• PROBLEM
Transcribe every one of the following items line for line, keeping each character unchanged.

--- start MATERIAL TO PROCESS ---

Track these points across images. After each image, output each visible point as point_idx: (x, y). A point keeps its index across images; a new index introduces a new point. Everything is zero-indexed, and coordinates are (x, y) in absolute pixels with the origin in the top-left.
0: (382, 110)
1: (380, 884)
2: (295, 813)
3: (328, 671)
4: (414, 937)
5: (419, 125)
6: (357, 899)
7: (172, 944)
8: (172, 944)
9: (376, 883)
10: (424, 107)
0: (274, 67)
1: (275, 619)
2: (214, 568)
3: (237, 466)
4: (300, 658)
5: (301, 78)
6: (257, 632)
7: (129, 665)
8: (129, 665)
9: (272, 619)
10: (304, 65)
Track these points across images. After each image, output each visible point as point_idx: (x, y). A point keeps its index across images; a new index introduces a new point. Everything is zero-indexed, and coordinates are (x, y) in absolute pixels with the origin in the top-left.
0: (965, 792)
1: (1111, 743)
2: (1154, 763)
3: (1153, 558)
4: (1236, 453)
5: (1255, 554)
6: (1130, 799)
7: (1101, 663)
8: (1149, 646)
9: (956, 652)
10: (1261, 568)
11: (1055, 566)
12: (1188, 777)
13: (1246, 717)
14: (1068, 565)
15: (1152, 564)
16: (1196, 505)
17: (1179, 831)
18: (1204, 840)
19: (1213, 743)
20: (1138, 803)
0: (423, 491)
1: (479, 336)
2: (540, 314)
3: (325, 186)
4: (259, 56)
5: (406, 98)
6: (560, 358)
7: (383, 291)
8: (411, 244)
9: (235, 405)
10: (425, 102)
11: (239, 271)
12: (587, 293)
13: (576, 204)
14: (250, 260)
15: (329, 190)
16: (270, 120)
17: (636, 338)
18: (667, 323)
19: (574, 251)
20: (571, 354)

--- end MATERIAL TO PROCESS ---

• OUTPUT FOR THIS EXERCISE
Track these points across images. After each image, output each visible point as point_idx: (x, y). A point keeps its index across images; a new index introduces a new point. Everything is zero-indexed, and coordinates are (x, y) in absolute pixels with the origin in the top-left.
0: (382, 110)
1: (380, 884)
2: (295, 813)
3: (328, 671)
4: (414, 937)
5: (419, 125)
6: (357, 899)
7: (172, 944)
8: (172, 944)
9: (376, 883)
10: (424, 107)
0: (274, 67)
1: (275, 619)
2: (214, 568)
3: (237, 466)
4: (300, 658)
5: (301, 78)
6: (257, 632)
7: (129, 665)
8: (129, 665)
9: (272, 619)
10: (304, 65)
Track these points across images. After each image, output each visible point as point_idx: (x, y). A point keeps its index across images; a new index introduces a new point. Everything is zero-indexed, and coordinates are (x, y) in absolute pixels with the origin in the top-left.
0: (965, 792)
1: (1111, 743)
2: (1154, 763)
3: (1153, 558)
4: (1236, 453)
5: (1255, 554)
6: (1130, 799)
7: (1101, 663)
8: (1149, 646)
9: (956, 652)
10: (1261, 568)
11: (1055, 566)
12: (1188, 777)
13: (1246, 717)
14: (1068, 565)
15: (1152, 564)
16: (1196, 505)
17: (1179, 831)
18: (1204, 840)
19: (1213, 743)
20: (1138, 803)
0: (423, 491)
1: (479, 336)
2: (540, 314)
3: (325, 186)
4: (259, 56)
5: (406, 98)
6: (560, 358)
7: (383, 291)
8: (411, 244)
9: (235, 405)
10: (425, 102)
11: (239, 271)
12: (587, 293)
13: (576, 204)
14: (250, 260)
15: (329, 190)
16: (270, 120)
17: (636, 338)
18: (667, 323)
19: (574, 251)
20: (571, 354)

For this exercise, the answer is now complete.